## [Exercise aim]
Retype only the stretch of lines that starts with the line containing "building: none -> [389,182,501,272]" and ends with the last line of the records, both included, exactly.
BEGIN Data records
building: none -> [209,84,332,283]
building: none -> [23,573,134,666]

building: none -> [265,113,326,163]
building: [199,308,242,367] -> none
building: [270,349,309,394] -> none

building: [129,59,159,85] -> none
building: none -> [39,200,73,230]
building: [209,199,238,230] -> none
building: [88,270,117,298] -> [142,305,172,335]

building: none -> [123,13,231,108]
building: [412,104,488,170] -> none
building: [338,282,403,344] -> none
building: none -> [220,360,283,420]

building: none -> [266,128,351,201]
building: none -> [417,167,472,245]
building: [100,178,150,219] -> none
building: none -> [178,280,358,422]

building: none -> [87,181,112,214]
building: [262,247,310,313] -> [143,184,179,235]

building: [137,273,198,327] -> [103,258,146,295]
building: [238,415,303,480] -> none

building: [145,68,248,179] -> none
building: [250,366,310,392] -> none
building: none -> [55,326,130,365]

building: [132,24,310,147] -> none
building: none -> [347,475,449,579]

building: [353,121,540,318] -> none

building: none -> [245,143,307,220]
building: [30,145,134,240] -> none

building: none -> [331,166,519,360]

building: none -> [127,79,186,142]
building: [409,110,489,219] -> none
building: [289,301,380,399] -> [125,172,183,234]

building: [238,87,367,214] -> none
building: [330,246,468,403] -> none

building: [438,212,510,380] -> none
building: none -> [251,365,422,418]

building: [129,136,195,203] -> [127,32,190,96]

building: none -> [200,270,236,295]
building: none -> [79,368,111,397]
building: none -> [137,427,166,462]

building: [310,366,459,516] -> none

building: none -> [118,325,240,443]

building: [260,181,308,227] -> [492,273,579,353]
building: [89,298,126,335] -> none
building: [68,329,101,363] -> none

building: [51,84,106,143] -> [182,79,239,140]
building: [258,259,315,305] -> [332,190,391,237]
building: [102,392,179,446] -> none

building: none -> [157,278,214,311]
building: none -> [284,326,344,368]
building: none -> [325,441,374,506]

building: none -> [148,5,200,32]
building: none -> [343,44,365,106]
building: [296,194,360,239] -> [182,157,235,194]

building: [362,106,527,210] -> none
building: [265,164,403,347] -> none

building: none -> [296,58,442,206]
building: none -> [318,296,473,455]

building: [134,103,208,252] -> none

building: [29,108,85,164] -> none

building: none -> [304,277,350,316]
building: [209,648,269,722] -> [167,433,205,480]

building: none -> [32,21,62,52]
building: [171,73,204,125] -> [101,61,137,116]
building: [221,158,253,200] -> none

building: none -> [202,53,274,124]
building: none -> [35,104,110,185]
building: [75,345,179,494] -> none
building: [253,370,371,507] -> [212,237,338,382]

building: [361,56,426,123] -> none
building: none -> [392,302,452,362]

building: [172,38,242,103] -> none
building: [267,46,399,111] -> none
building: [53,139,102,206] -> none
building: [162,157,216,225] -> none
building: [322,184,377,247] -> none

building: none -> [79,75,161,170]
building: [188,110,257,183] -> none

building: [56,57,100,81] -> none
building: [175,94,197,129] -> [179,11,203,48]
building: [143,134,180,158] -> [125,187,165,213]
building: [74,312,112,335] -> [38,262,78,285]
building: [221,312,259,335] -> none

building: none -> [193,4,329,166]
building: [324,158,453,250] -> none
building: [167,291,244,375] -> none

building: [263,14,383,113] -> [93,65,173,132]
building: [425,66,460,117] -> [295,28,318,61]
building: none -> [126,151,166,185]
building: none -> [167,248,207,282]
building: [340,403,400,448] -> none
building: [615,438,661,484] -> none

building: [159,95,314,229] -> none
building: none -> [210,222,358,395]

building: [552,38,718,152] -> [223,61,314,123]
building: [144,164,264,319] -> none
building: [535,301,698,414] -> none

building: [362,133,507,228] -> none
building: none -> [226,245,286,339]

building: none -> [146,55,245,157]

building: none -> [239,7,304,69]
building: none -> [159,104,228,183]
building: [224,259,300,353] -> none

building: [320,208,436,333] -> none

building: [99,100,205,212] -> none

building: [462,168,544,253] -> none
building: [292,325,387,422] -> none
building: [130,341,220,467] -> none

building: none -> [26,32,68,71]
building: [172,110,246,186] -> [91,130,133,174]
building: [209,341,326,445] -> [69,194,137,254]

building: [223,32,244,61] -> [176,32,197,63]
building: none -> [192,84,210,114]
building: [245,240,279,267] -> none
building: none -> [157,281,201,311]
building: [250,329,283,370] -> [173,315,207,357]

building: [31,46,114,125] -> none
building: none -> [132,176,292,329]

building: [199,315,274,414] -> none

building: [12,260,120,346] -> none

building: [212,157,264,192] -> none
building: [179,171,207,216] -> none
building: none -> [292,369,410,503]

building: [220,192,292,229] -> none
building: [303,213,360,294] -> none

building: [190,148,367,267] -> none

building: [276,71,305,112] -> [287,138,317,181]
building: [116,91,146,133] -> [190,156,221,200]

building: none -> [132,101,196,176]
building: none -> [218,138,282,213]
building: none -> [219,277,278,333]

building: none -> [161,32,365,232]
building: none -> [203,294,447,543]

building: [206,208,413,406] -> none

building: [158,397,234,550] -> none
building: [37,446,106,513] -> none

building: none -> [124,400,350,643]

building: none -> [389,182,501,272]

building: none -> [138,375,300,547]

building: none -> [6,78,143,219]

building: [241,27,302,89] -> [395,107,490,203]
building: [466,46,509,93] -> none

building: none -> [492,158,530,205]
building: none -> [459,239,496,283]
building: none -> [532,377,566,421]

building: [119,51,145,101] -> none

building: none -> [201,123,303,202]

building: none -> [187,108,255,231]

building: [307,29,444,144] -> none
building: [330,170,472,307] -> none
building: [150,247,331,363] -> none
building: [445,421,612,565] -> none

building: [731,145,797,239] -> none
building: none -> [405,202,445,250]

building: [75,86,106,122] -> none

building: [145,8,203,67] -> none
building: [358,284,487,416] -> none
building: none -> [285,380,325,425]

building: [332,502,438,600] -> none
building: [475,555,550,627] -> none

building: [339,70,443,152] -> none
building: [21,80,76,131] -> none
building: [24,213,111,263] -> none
END Data records
## [Exercise output]
building: none -> [389,182,501,272]

building: none -> [138,375,300,547]

building: none -> [6,78,143,219]

building: [241,27,302,89] -> [395,107,490,203]
building: [466,46,509,93] -> none

building: none -> [492,158,530,205]
building: none -> [459,239,496,283]
building: none -> [532,377,566,421]

building: [119,51,145,101] -> none

building: none -> [201,123,303,202]

building: none -> [187,108,255,231]

building: [307,29,444,144] -> none
building: [330,170,472,307] -> none
building: [150,247,331,363] -> none
building: [445,421,612,565] -> none

building: [731,145,797,239] -> none
building: none -> [405,202,445,250]

building: [75,86,106,122] -> none

building: [145,8,203,67] -> none
building: [358,284,487,416] -> none
building: none -> [285,380,325,425]

building: [332,502,438,600] -> none
building: [475,555,550,627] -> none

building: [339,70,443,152] -> none
building: [21,80,76,131] -> none
building: [24,213,111,263] -> none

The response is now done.